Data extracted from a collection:
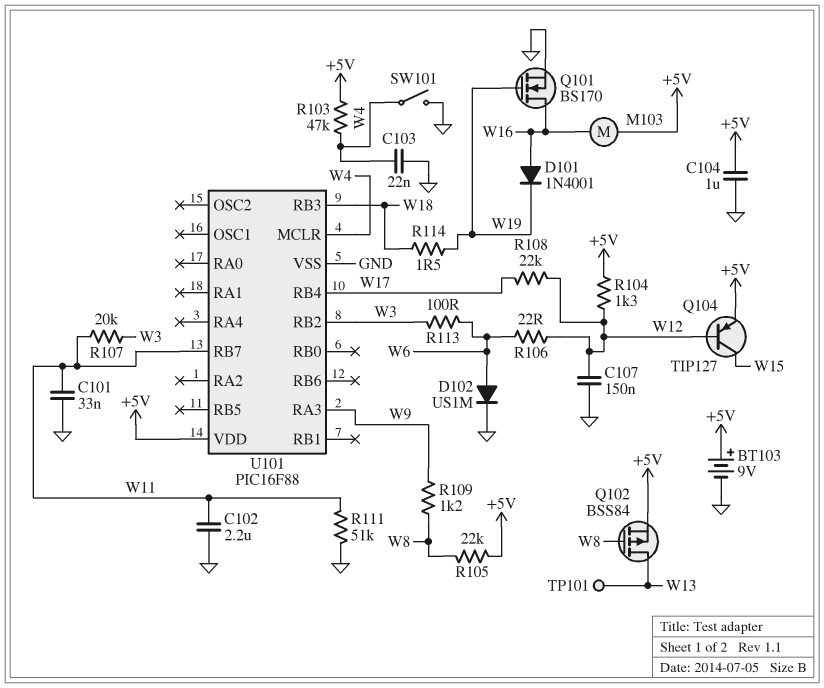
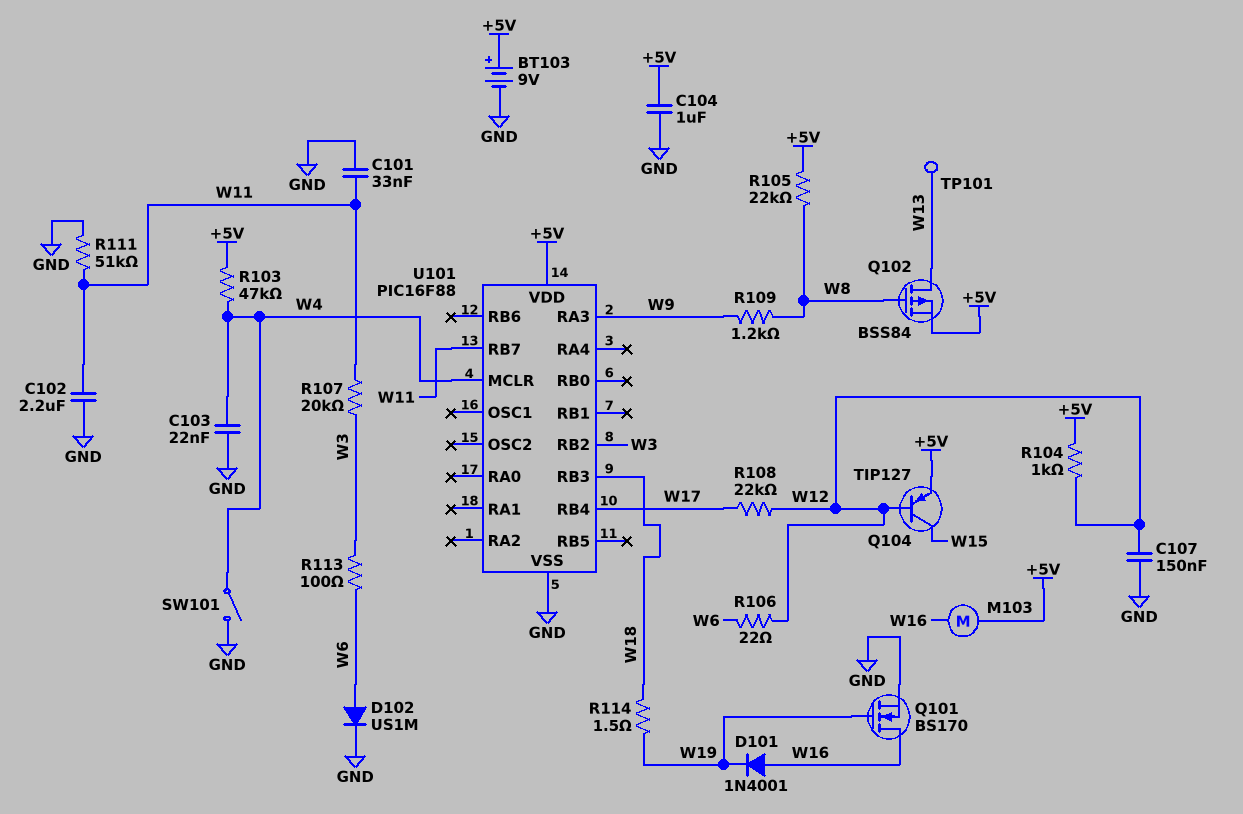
R104: 1.3k (+5V, W12) -> 1k (+5V, W12)

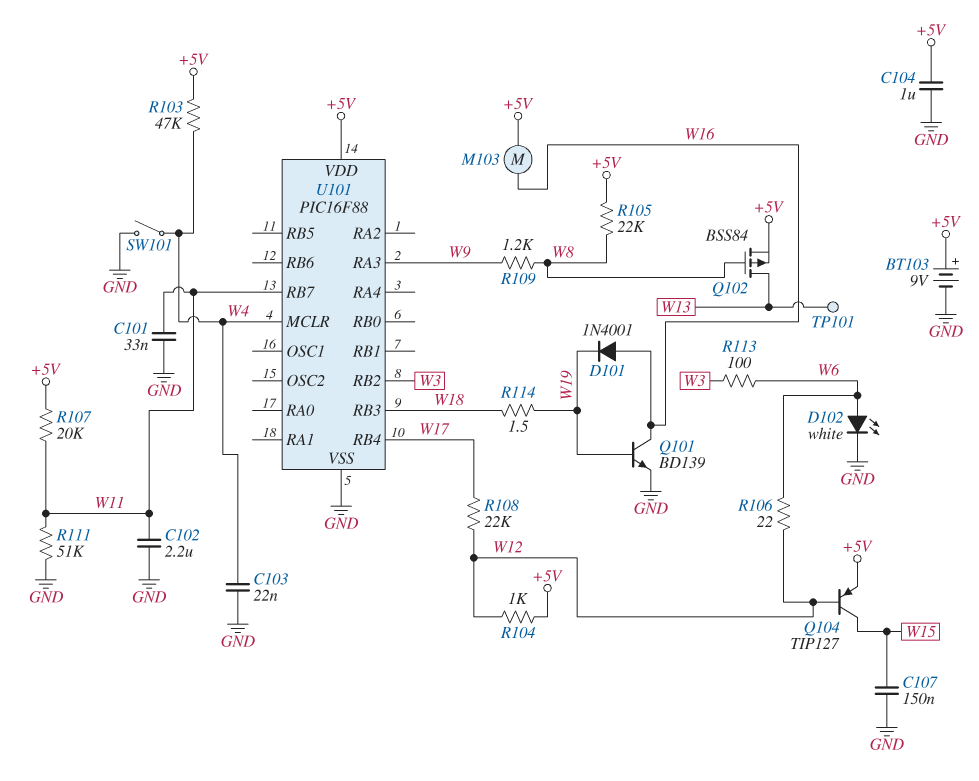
C107: 150nF (GND, W12) -> 150nF (GND, W15)
D102: diode US1M (A W6, K GND) -> LED white (A W6, K GND)
Q101: NMOS BS170 (G W19, D W16, S GND) -> NPN BD139 (B W19, C W16, E GND)
R107: 20k (W3, W11) -> 20k (+5V, W11)

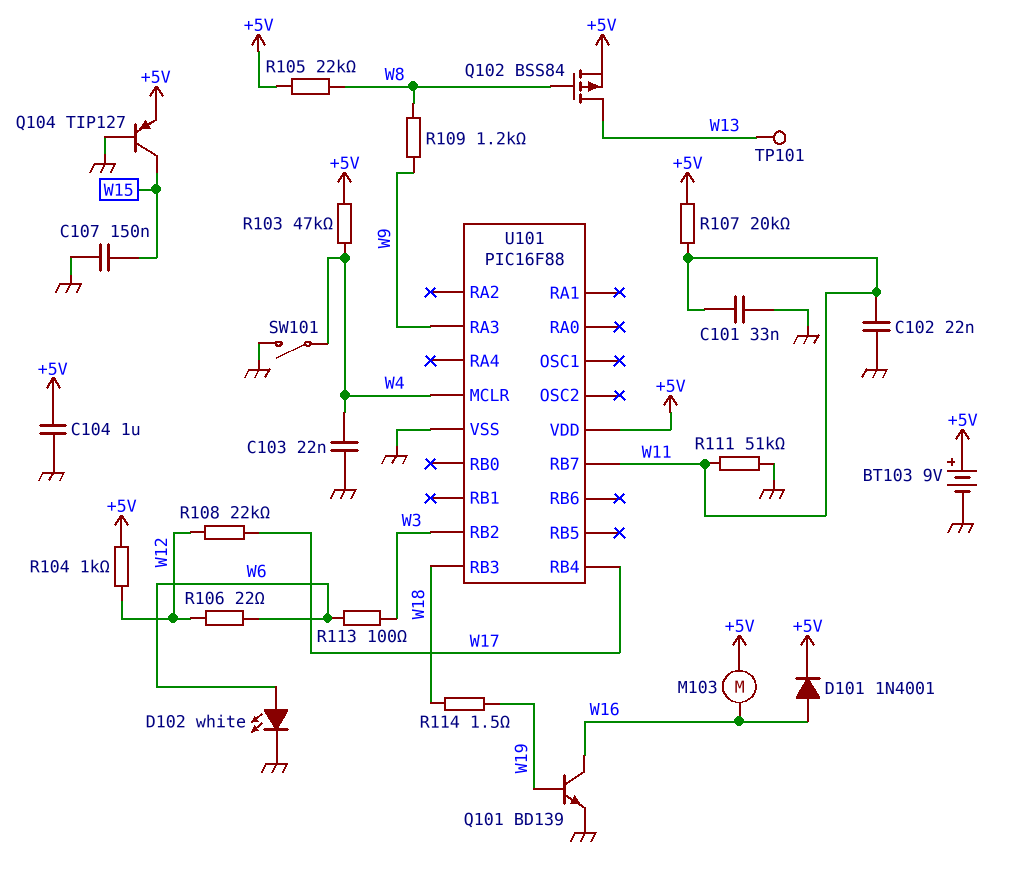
C102: 2.2uF (GND, W11) -> 22nF (GND, W11)
D101: diode 1N4001 (A W16, K W19) -> diode 1N4001 (A W16, K +5V)
Q104: PNP TIP127 (B W12, C W15, E +5V) -> PNP TIP127 (B GND, C W15, E +5V)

(Task directions)
Repeat each line above exactly. The pictures stay out.

(Exercise response)
R104: 1.3k (+5V, W12) -> 1k (+5V, W12)

C107: 150nF (GND, W12) -> 150nF (GND, W15)
D102: diode US1M (A W6, K GND) -> LED white (A W6, K GND)
Q101: NMOS BS170 (G W19, D W16, S GND) -> NPN BD139 (B W19, C W16, E GND)
R107: 20k (W3, W11) -> 20k (+5V, W11)

C102: 2.2uF (GND, W11) -> 22nF (GND, W11)
D101: diode 1N4001 (A W16, K W19) -> diode 1N4001 (A W16, K +5V)
Q104: PNP TIP127 (B W12, C W15, E +5V) -> PNP TIP127 (B GND, C W15, E +5V)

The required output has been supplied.